_Supplied data_
::::::::::

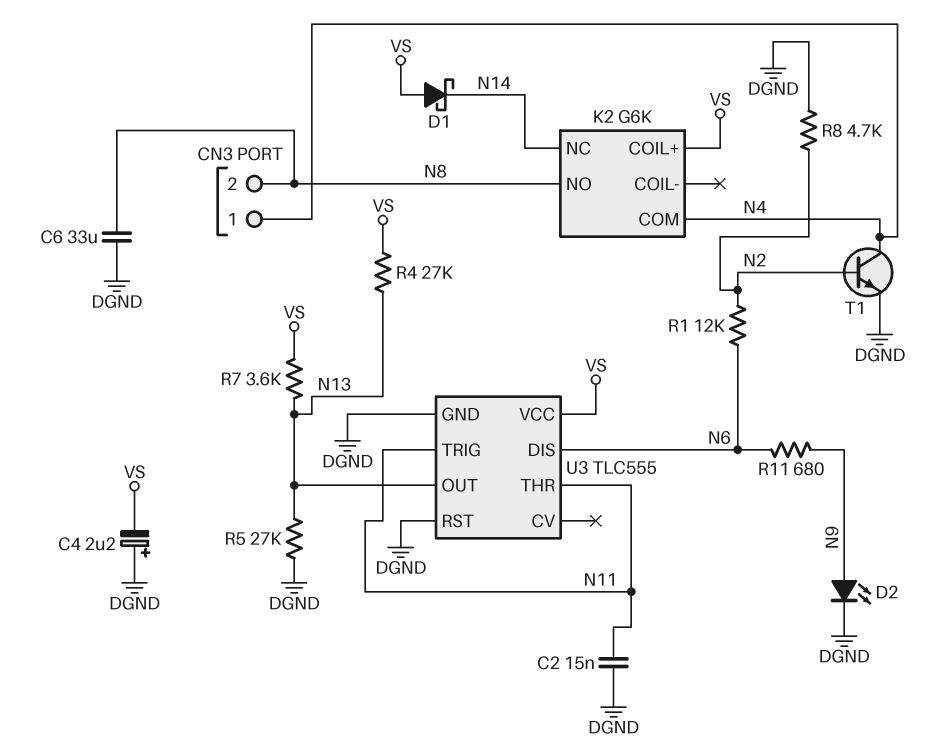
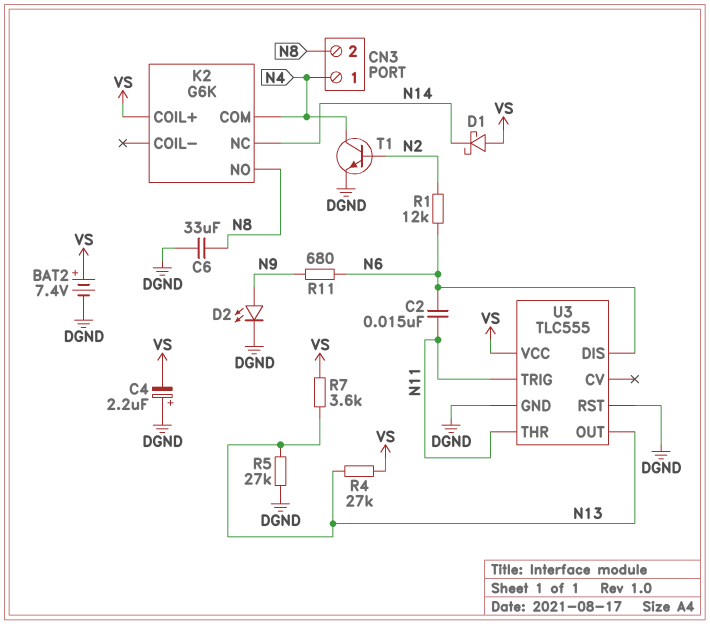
BAT2: none -> 7.4V (plus VS, minus DGND)
C2: 15nF (DGND, N11) -> 15nF (N6, N11)
R8: 4.7k (DGND, N2) -> none

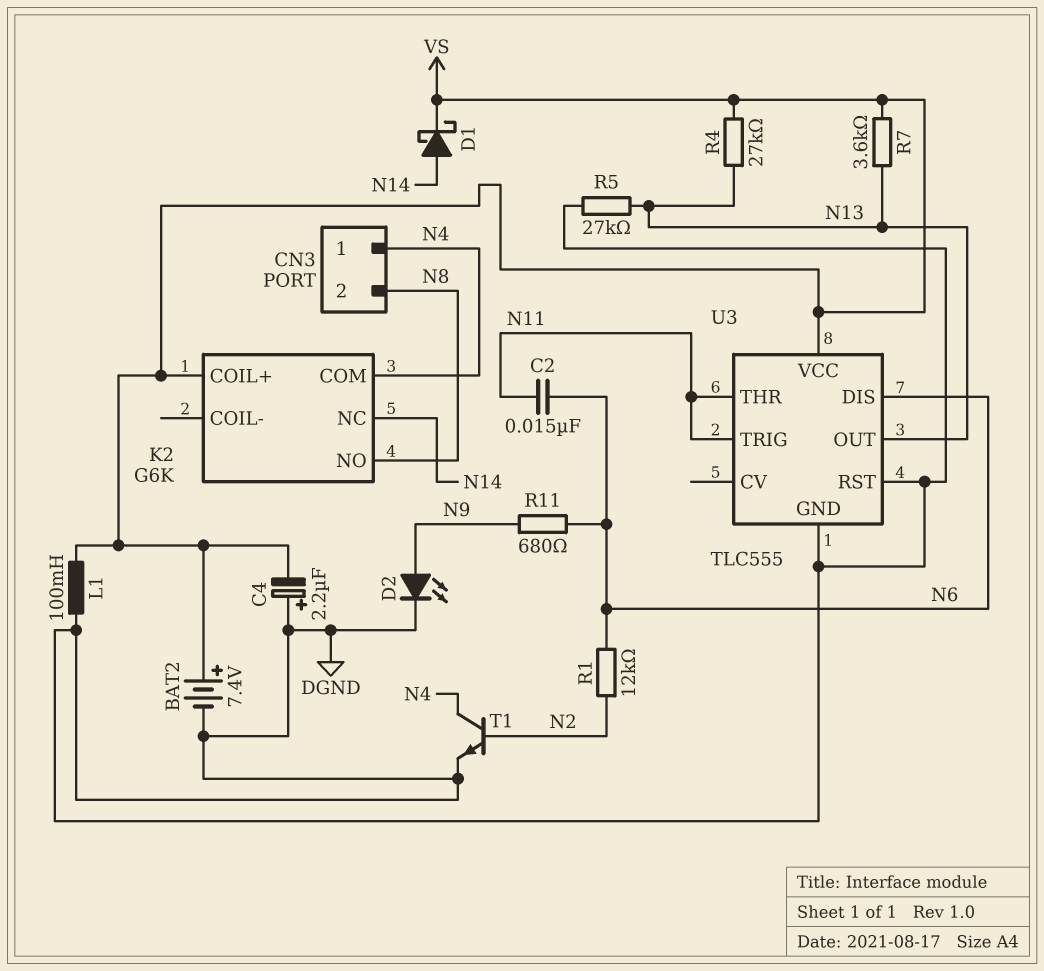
C6: 33uF (DGND, N8) -> none
D1: schottky (A VS, K N14) -> schottky (A N14, K VS)
L1: none -> 100mH (DGND, VS)

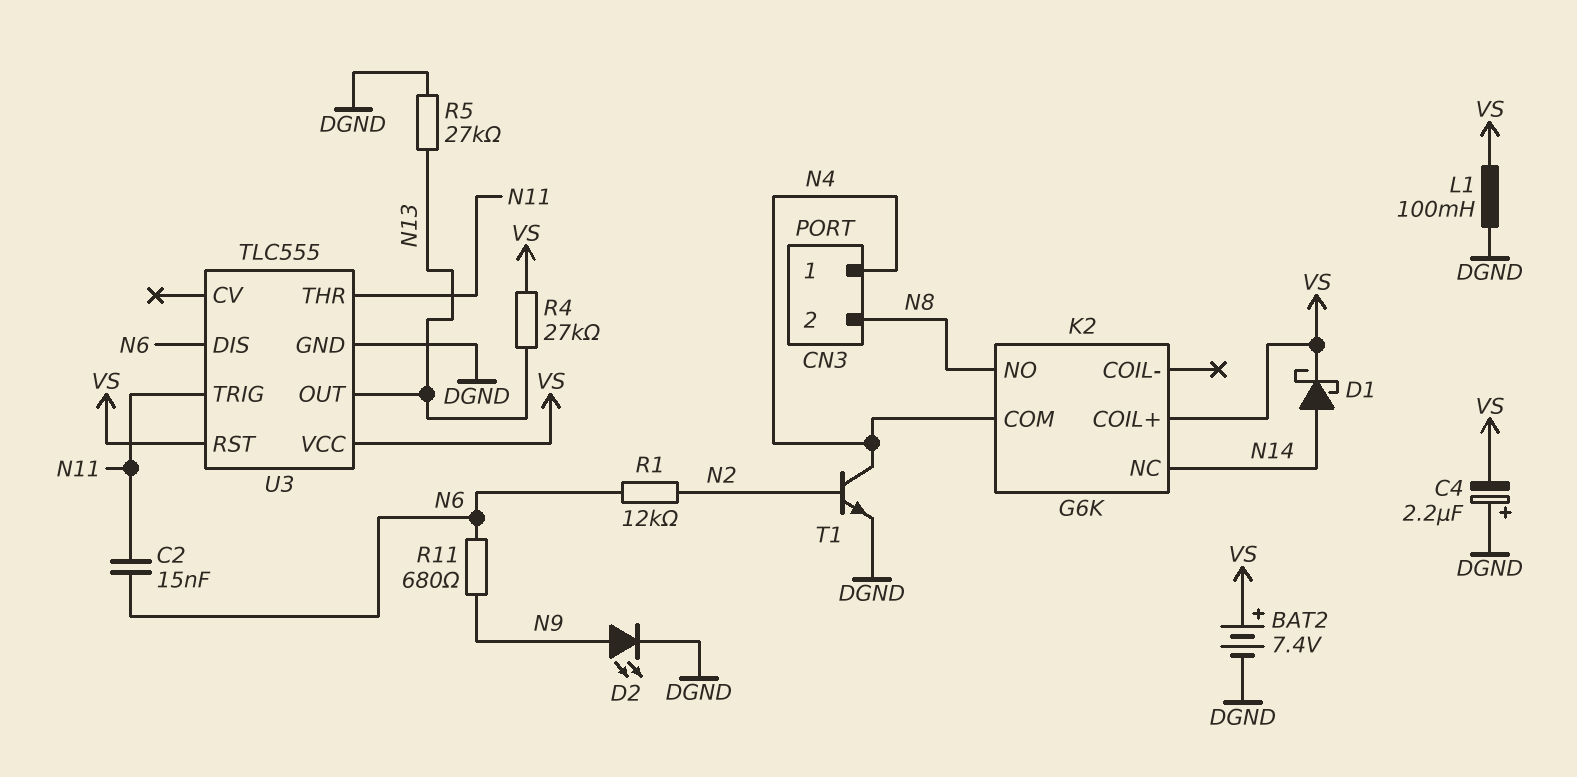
R7: 3.6k (N13, VS) -> none
U3 pin RST: DGND -> VS

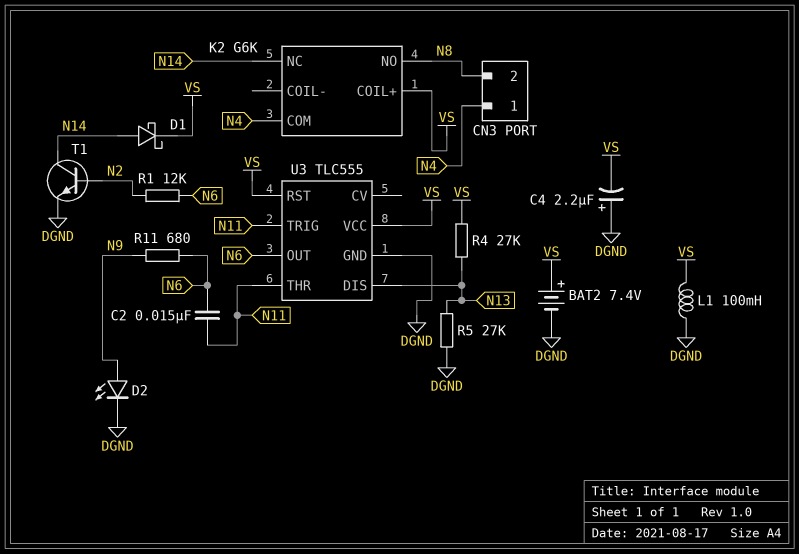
T1: NPN (B N2, C N4, E DGND) -> NPN (B N2, C N14, E DGND)
U3 pin DIS: N6 -> N13
U3 pin OUT: N13 -> N6

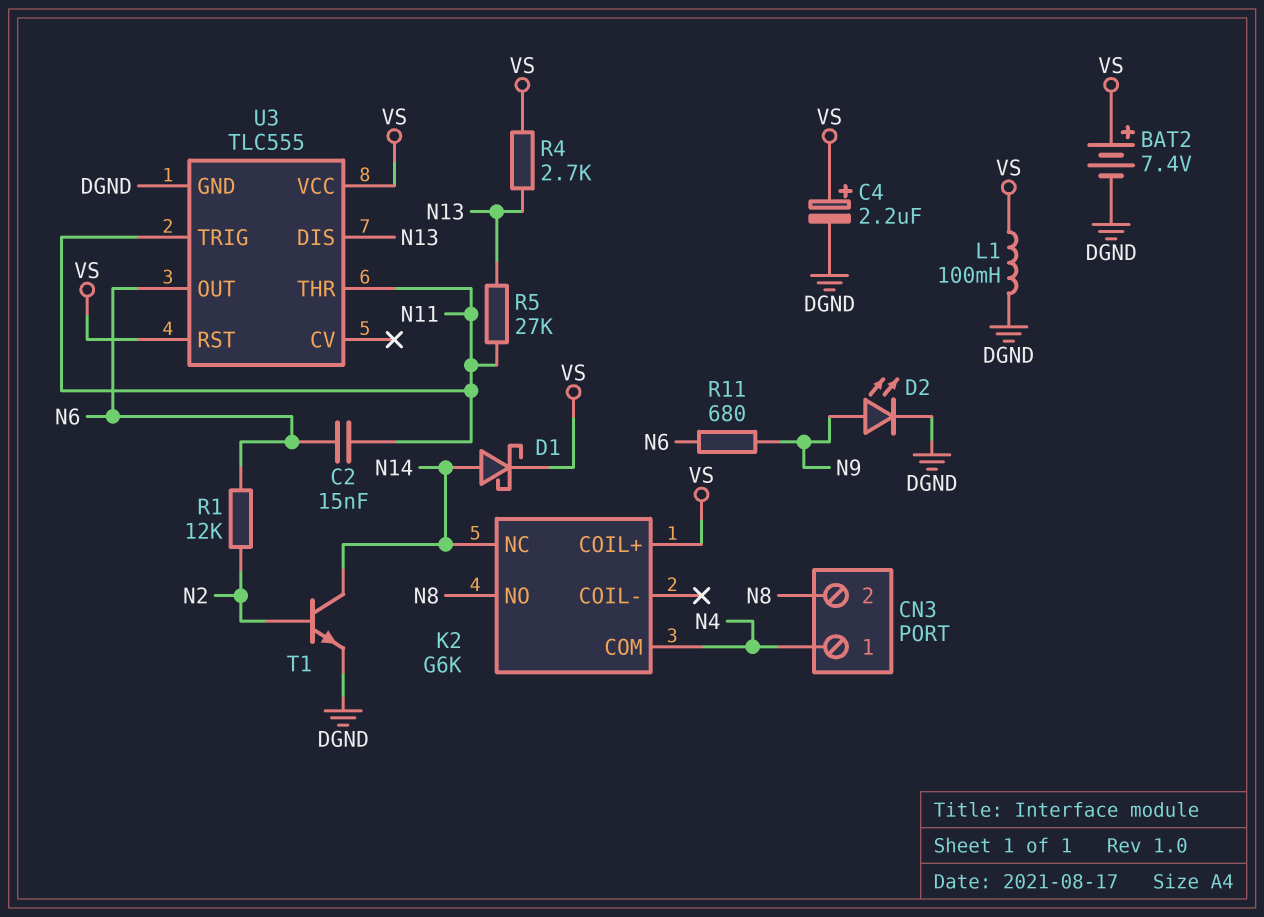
C4: 2.2uF (plus DGND, minus VS) -> 2.2uF (plus VS, minus DGND)
R4: 27k (N13, VS) -> 2.7k (N13, VS)
R5: 27k (DGND, N13) -> 27k (N11, N13)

::::::::::

_Exercise directions_
What to print is the stretch of entries from the line with "C6: 33uF (DGND, N8) -> none" up to and including the line with "R4: 27k (N13, VS) -> 2.7k (N13, VS)". Please print it exactly and leave out the pictures.

_Completed task_
C6: 33uF (DGND, N8) -> none
D1: schottky (A VS, K N14) -> schottky (A N14, K VS)
L1: none -> 100mH (DGND, VS)

R7: 3.6k (N13, VS) -> none
U3 pin RST: DGND -> VS

T1: NPN (B N2, C N4, E DGND) -> NPN (B N2, C N14, E DGND)
U3 pin DIS: N6 -> N13
U3 pin OUT: N13 -> N6

C4: 2.2uF (plus DGND, minus VS) -> 2.2uF (plus VS, minus DGND)
R4: 27k (N13, VS) -> 2.7k (N13, VS)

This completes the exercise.